╭─ Records to process

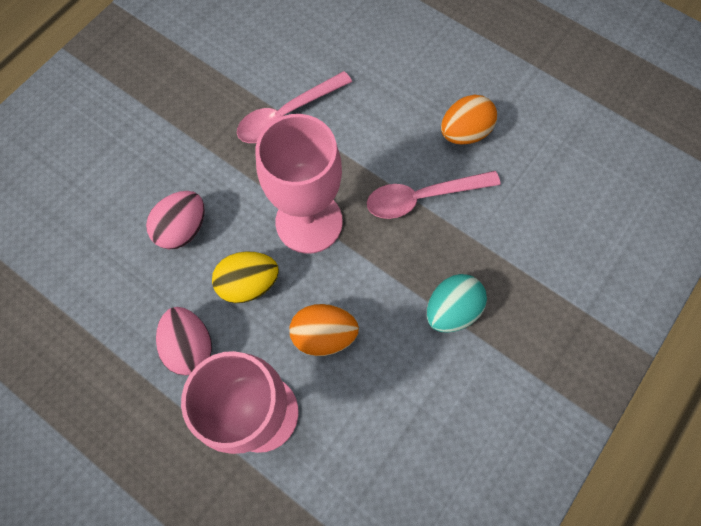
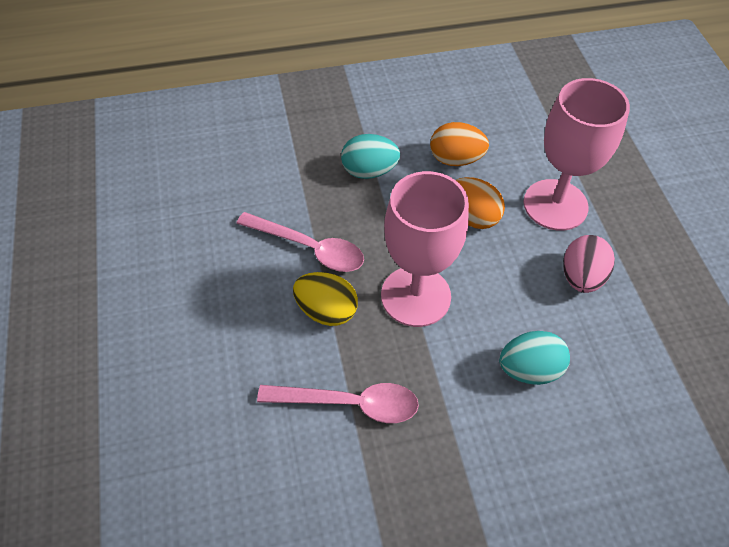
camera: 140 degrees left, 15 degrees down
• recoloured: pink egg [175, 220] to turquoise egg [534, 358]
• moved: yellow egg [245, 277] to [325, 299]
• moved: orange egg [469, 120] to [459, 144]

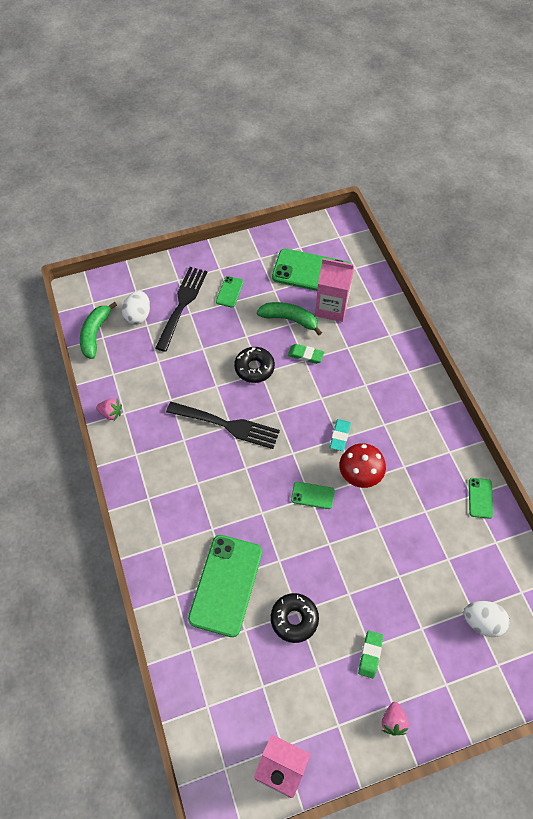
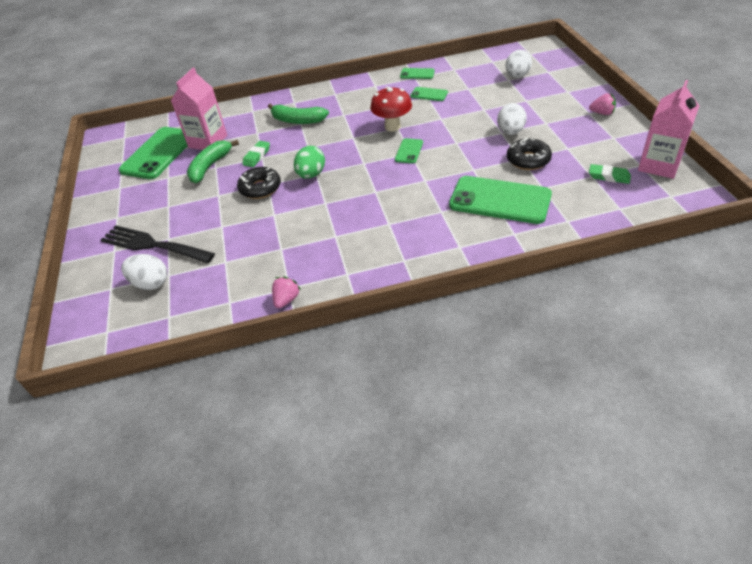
camera: 80 degrees left, 15 degrees down
• moved: green banana [98, 330] to [298, 114]
• removed: black fork [223, 425]
• moved: green phone [230, 292] to [429, 94]
• removed: turquoise eraser [340, 435]
• moved: green eraser [370, 655] to [610, 174]
• added: green egg [309, 162]
• added: white egg [512, 119]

╰─

## Exercise brief
Repeat the entries exactly, pictures left out.

## Your solution
camera: 140 degrees left, 15 degrees down
• recoloured: pink egg [175, 220] to turquoise egg [534, 358]
• moved: yellow egg [245, 277] to [325, 299]
• moved: orange egg [469, 120] to [459, 144]

camera: 80 degrees left, 15 degrees down
• moved: green banana [98, 330] to [298, 114]
• removed: black fork [223, 425]
• moved: green phone [230, 292] to [429, 94]
• removed: turquoise eraser [340, 435]
• moved: green eraser [370, 655] to [610, 174]
• added: green egg [309, 162]
• added: white egg [512, 119]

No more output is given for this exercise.